RECORDS FOR THE TASK >>
☆ ☆ ☆ ☆ ☆ ☆ ☆

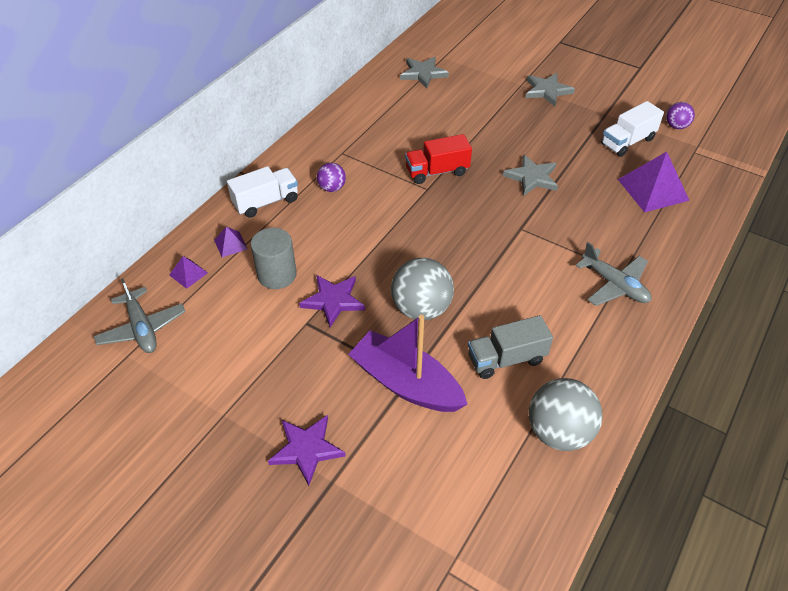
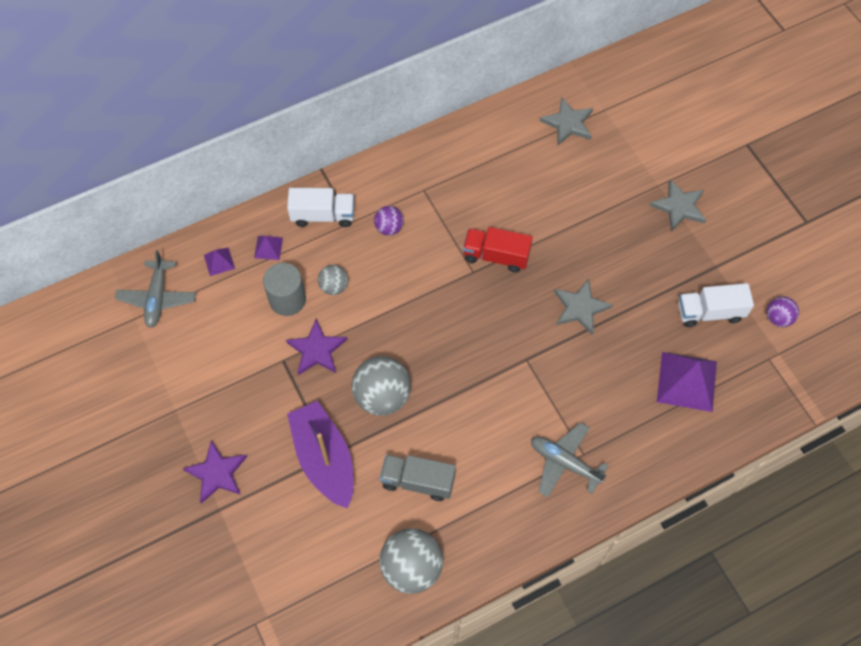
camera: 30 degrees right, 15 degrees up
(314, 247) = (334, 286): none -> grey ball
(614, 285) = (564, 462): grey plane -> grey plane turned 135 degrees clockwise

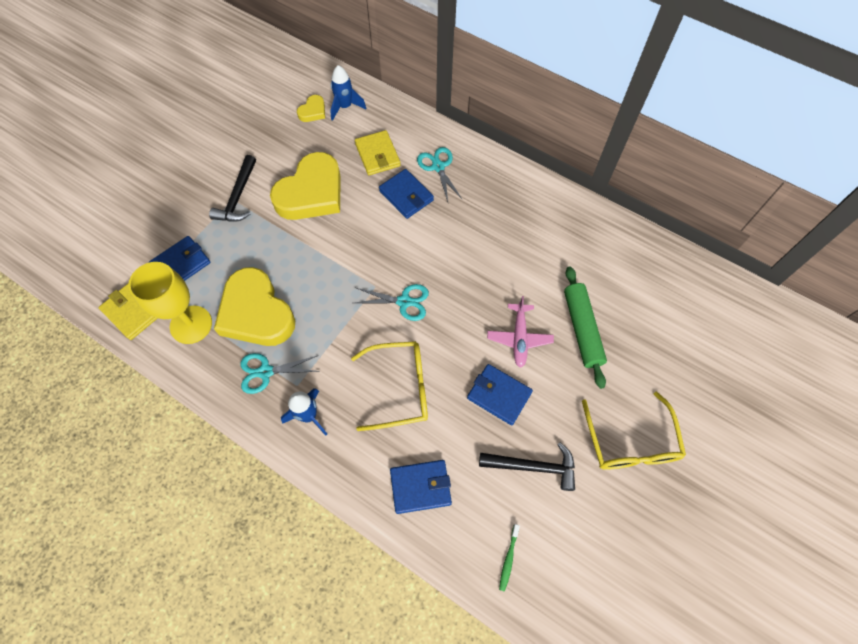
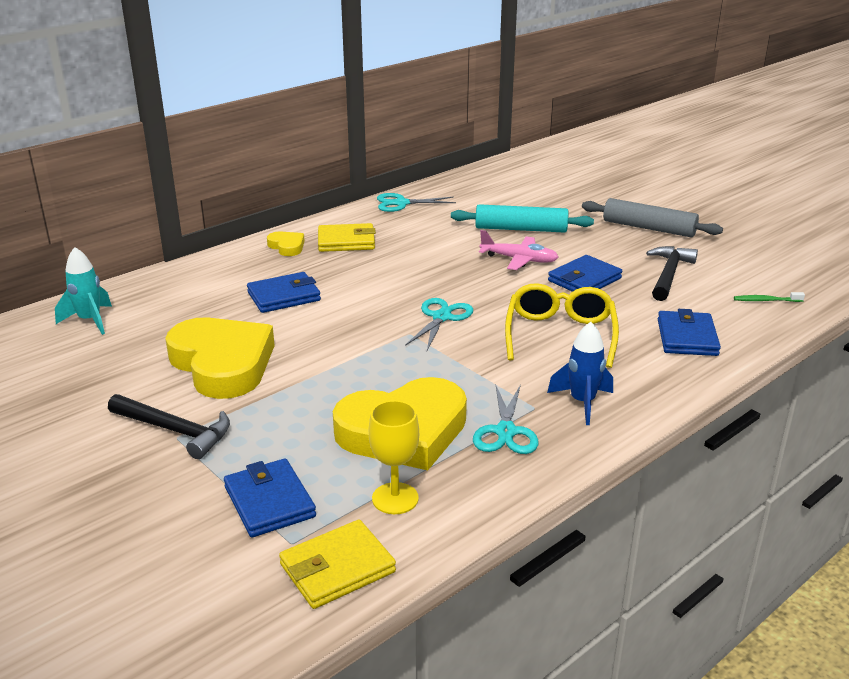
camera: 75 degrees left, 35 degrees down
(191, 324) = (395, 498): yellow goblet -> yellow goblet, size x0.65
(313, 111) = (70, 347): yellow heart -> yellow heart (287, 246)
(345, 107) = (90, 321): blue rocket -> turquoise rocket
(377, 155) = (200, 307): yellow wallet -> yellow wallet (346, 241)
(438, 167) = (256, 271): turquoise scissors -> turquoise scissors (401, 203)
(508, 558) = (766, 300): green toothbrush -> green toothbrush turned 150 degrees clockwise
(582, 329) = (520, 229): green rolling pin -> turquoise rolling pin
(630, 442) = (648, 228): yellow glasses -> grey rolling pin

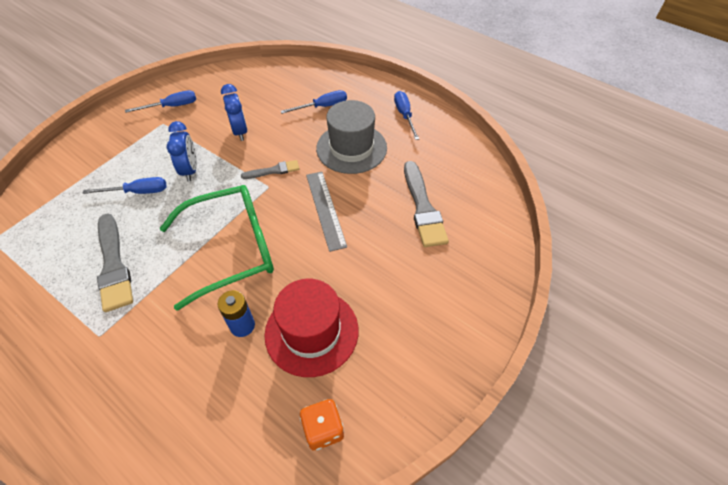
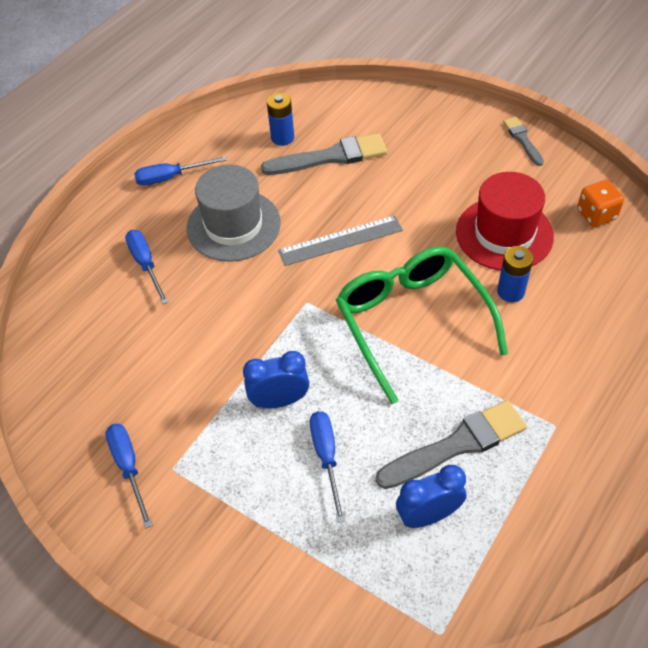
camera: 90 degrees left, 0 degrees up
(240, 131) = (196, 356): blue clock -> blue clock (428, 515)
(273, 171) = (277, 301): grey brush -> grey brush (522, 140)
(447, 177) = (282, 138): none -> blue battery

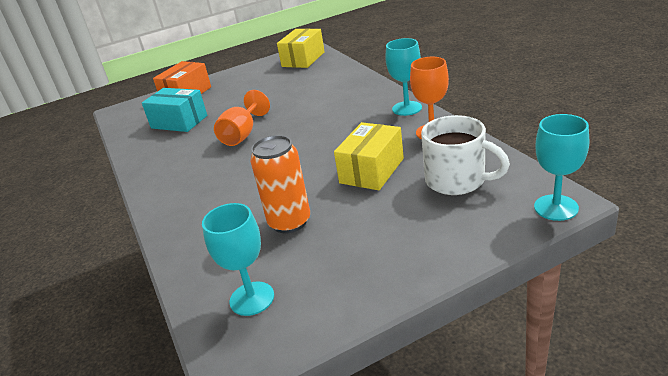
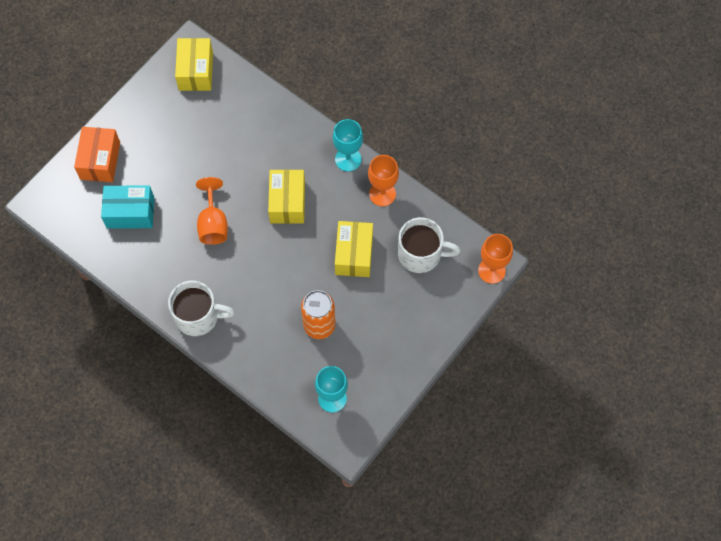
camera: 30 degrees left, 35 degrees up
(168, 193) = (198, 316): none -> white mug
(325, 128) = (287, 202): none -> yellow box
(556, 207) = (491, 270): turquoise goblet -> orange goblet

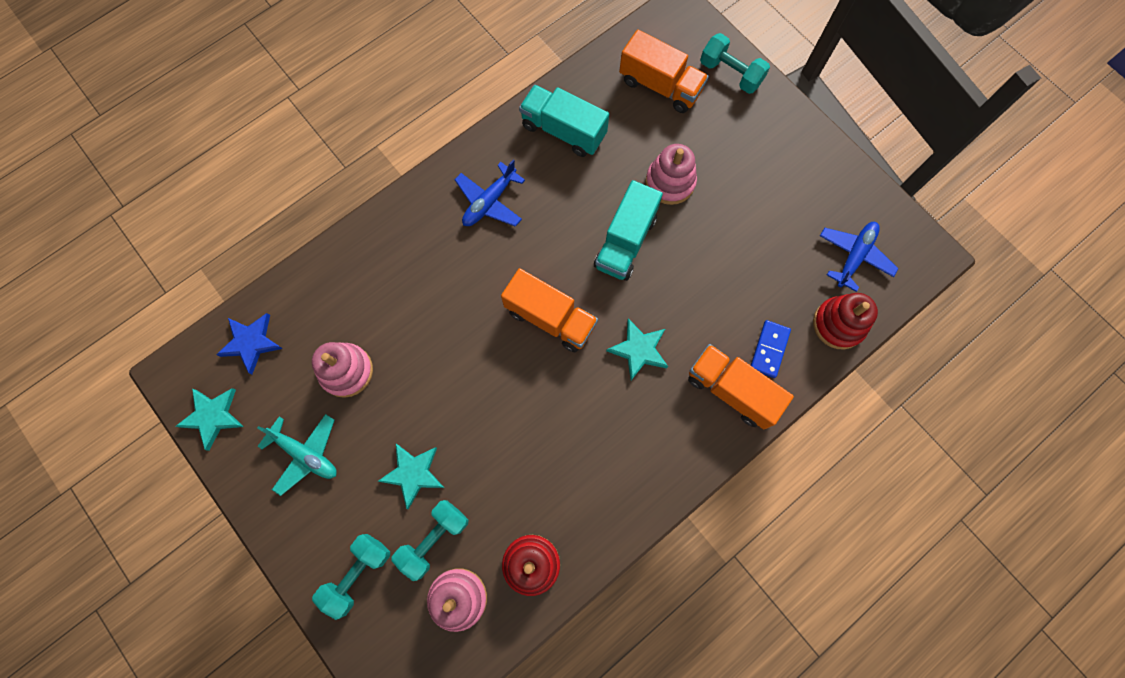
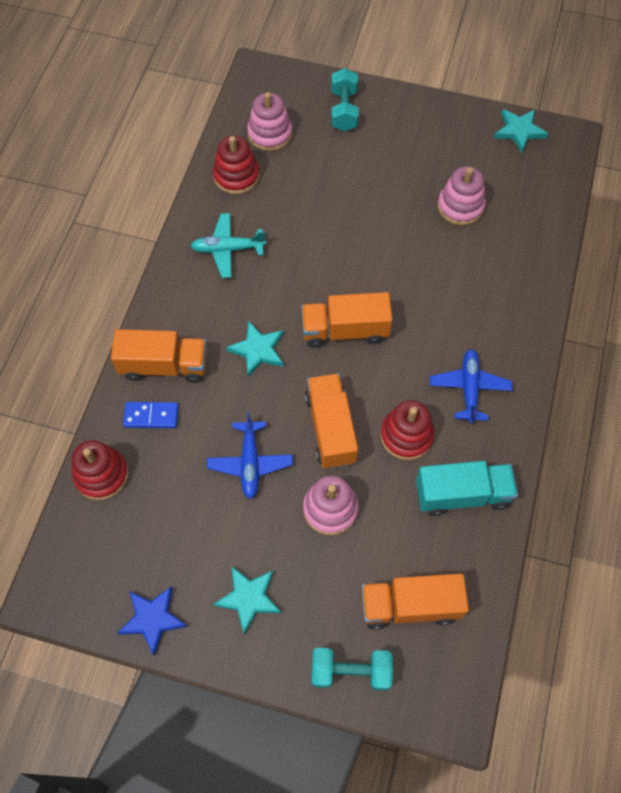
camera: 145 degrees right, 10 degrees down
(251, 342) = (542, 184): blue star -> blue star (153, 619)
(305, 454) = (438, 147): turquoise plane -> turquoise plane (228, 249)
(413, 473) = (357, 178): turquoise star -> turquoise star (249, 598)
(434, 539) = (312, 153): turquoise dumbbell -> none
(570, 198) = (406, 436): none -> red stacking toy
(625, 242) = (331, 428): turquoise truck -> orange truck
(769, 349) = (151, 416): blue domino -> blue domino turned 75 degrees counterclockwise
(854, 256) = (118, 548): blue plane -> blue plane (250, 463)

☆ ☆ ☆ ☆ ☆ ☆ ☆

TASK GOAL >> Would you print exactly the lines in the listing above, from the line bearing "(314, 247) = (334, 286): none -> grey ball" through the line bearing "(313, 111) = (70, 347): yellow", leaving out all pictures?

RESPONSE TO THIS EXERCISE >>
(314, 247) = (334, 286): none -> grey ball
(614, 285) = (564, 462): grey plane -> grey plane turned 135 degrees clockwise

camera: 75 degrees left, 35 degrees down
(191, 324) = (395, 498): yellow goblet -> yellow goblet, size x0.65
(313, 111) = (70, 347): yellow heart -> yellow heart (287, 246)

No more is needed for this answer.